**Listed records**
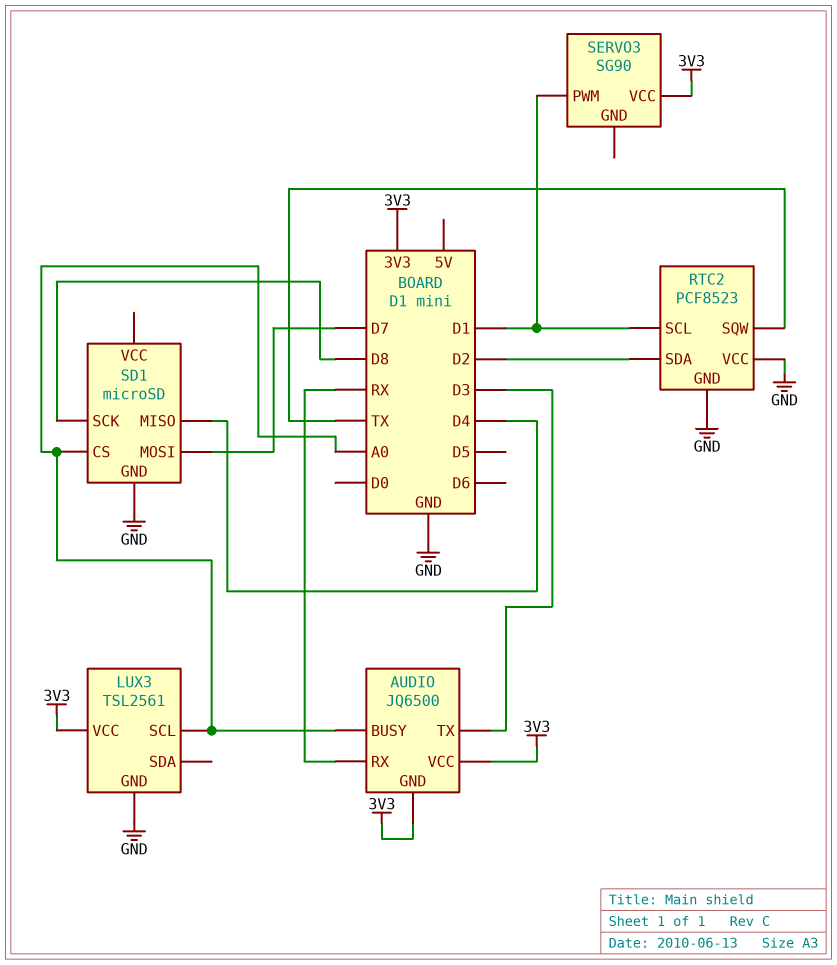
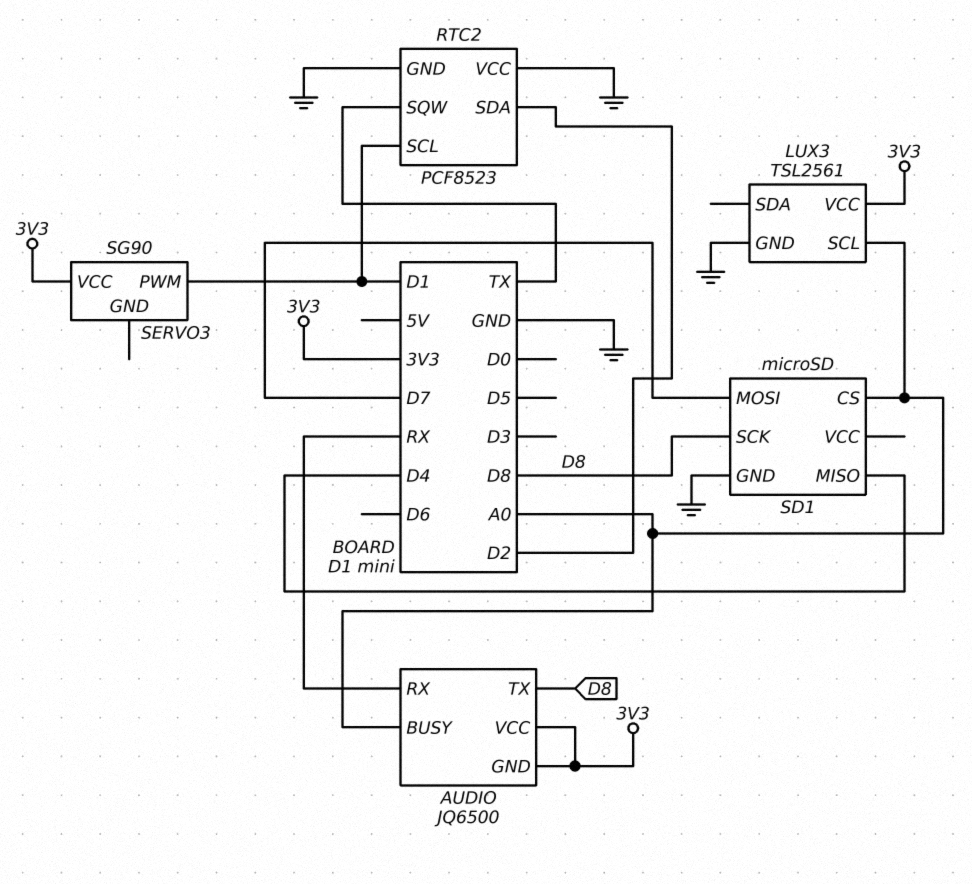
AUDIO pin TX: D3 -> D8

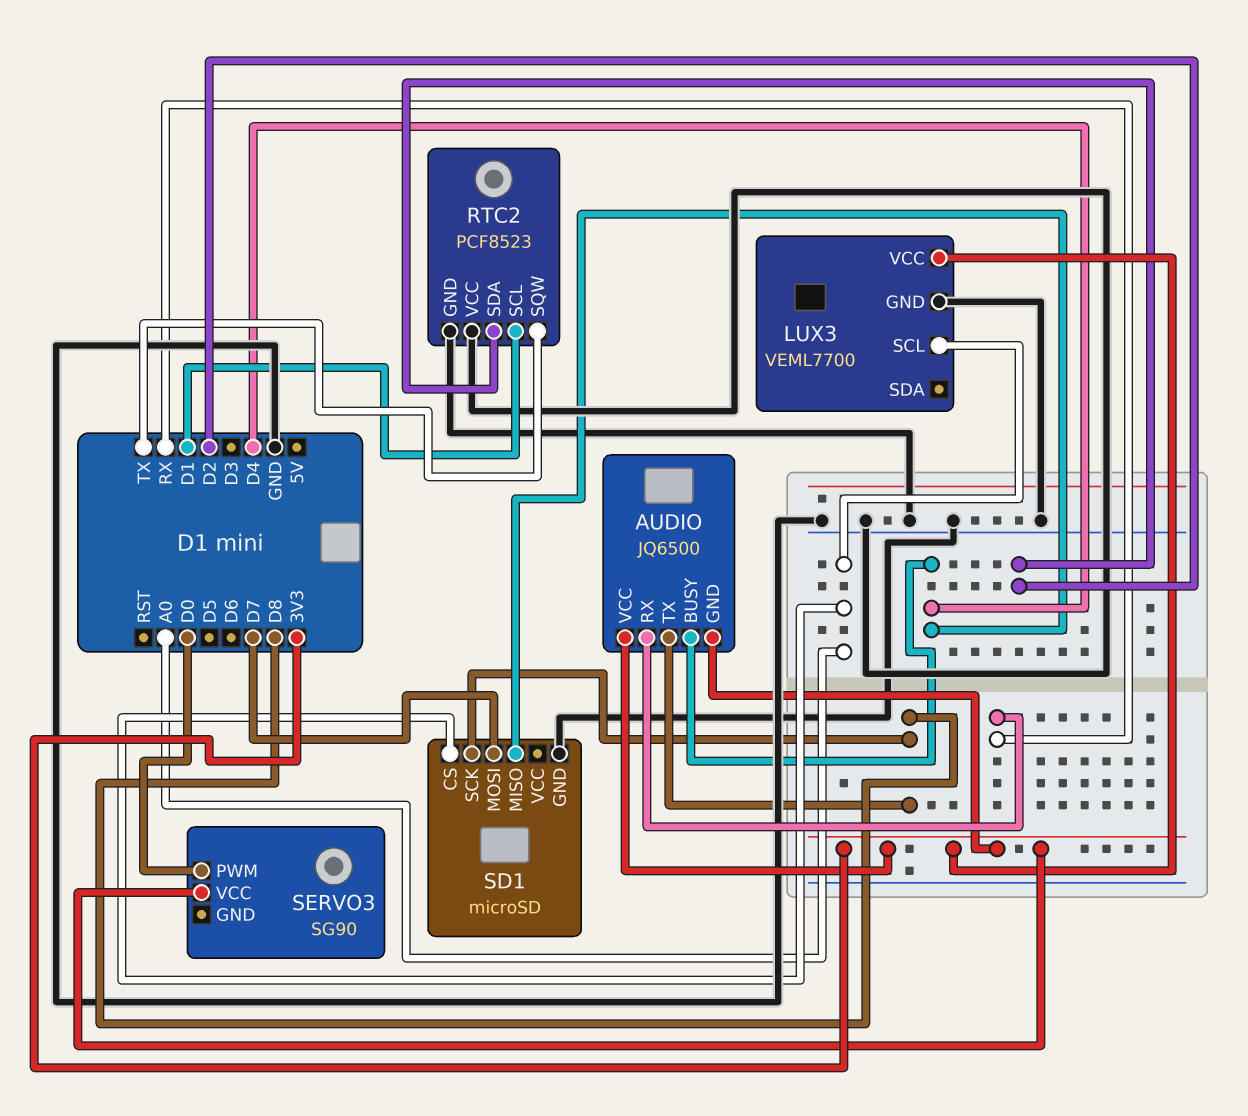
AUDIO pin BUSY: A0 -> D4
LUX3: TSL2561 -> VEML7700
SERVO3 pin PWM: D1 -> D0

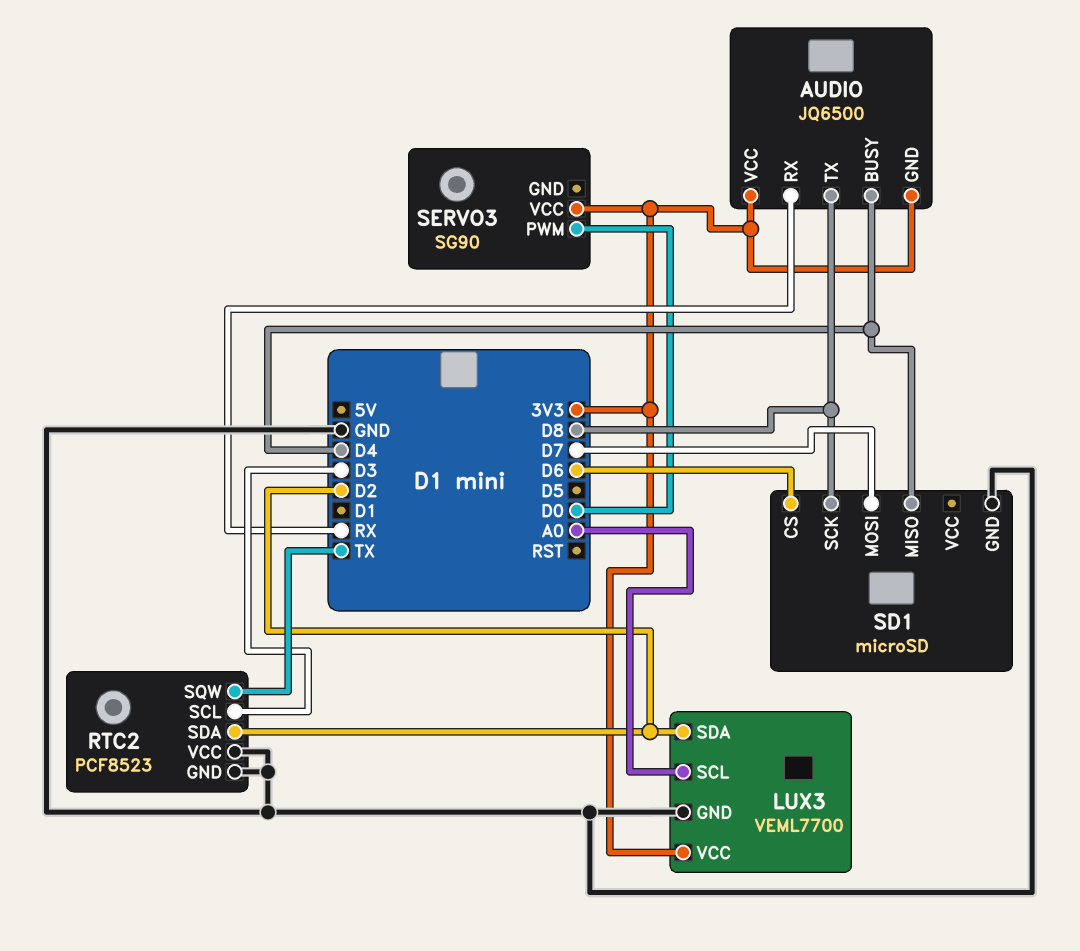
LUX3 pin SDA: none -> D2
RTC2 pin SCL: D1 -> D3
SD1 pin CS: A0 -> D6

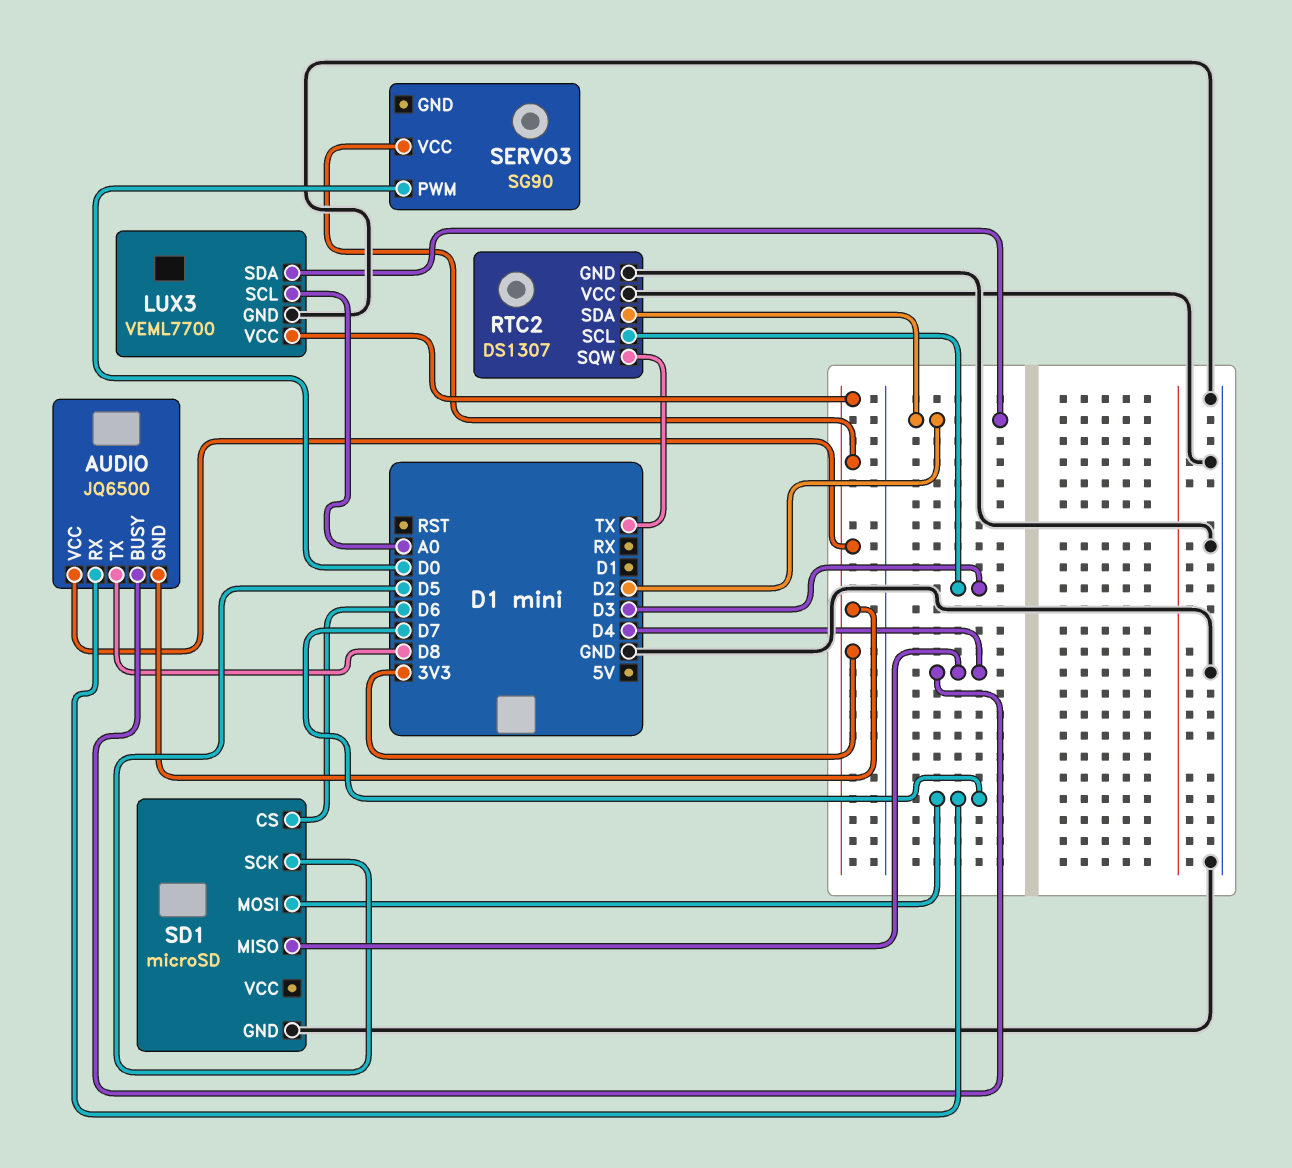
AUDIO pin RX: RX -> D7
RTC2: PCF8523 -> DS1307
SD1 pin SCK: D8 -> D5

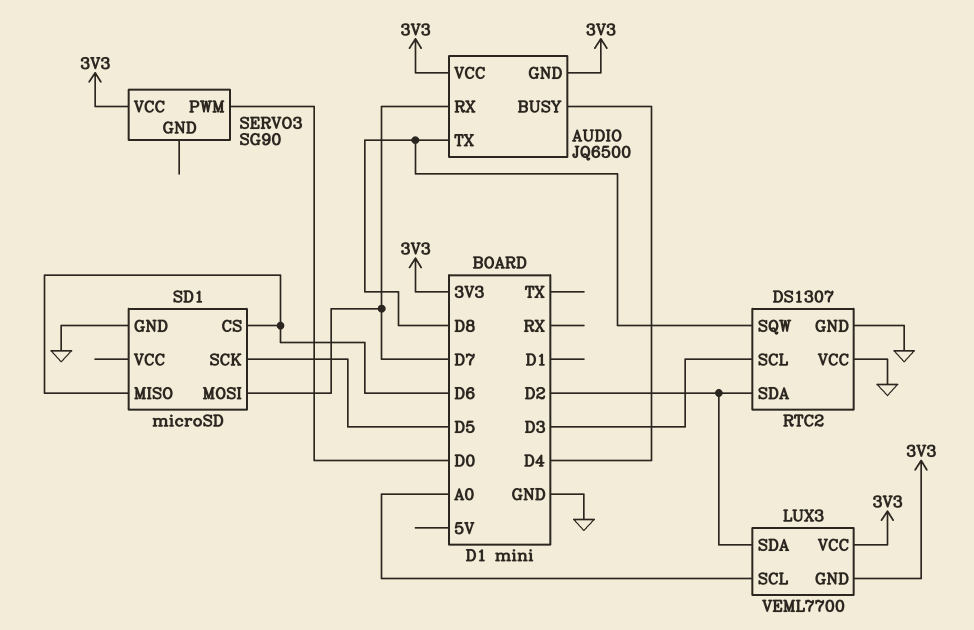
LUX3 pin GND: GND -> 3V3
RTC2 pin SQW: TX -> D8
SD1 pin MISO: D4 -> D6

**Exercise description**
Every line above that carries the string "AUDIO" should be copied.

**Problem solution**
AUDIO pin TX: D3 -> D8
AUDIO pin BUSY: A0 -> D4
AUDIO pin RX: RX -> D7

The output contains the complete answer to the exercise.